## Exercise objective:
Retype exactly the stretch of lines that begins at the line containing "brown round brick E6" and ends at the last line of the data, with no other lines.

## Raw data:

══════

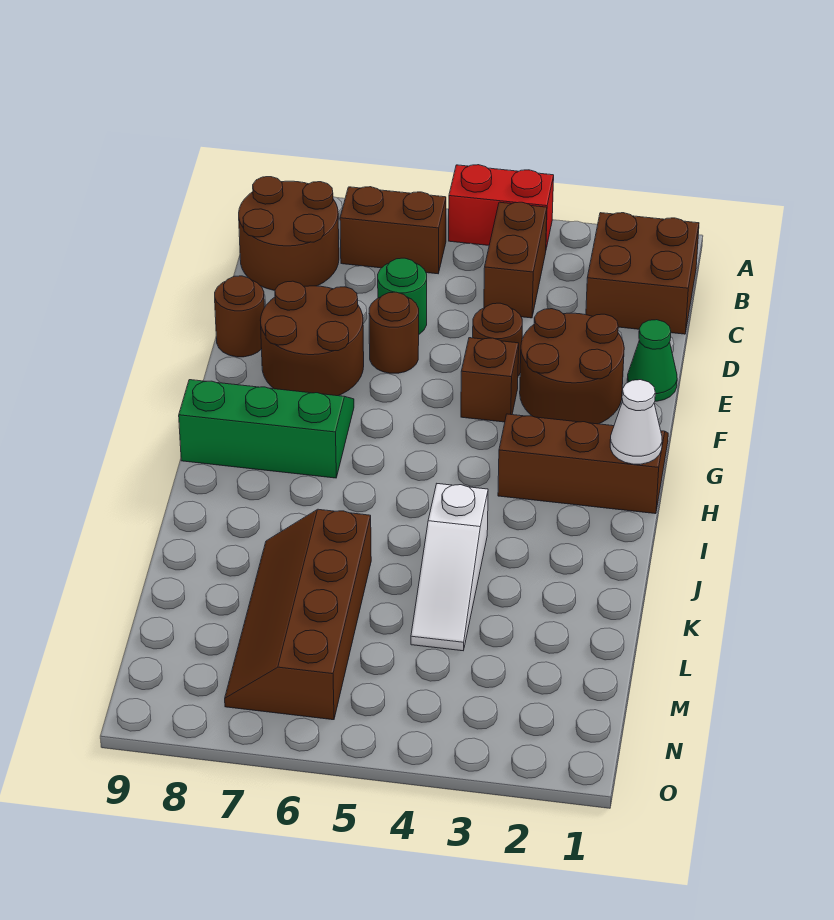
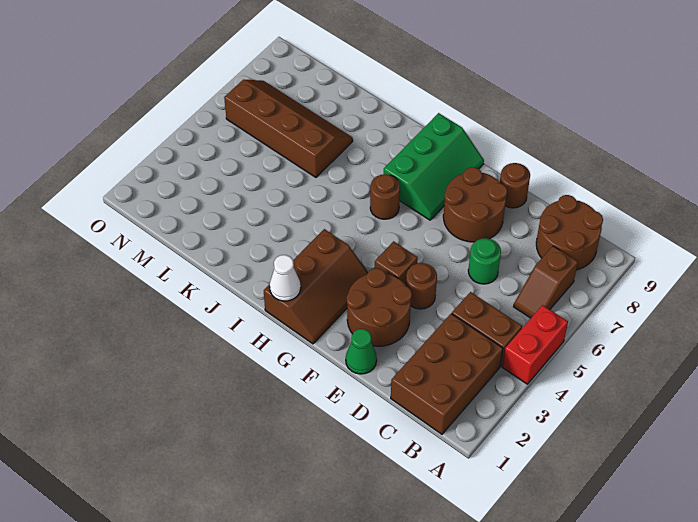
brown brick B1:C2 level 1 -> brown brick B1:C3 level 1
brown brick B6:B7 level 1 -> brown slope B6:B7 level 1 top 7
brown round brick E6 level 1 -> brown round brick H6 level 1
white slope J4:L4 level 1 top J -> none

══════

## Exercise output:
brown round brick E6 level 1 -> brown round brick H6 level 1
white slope J4:L4 level 1 top J -> none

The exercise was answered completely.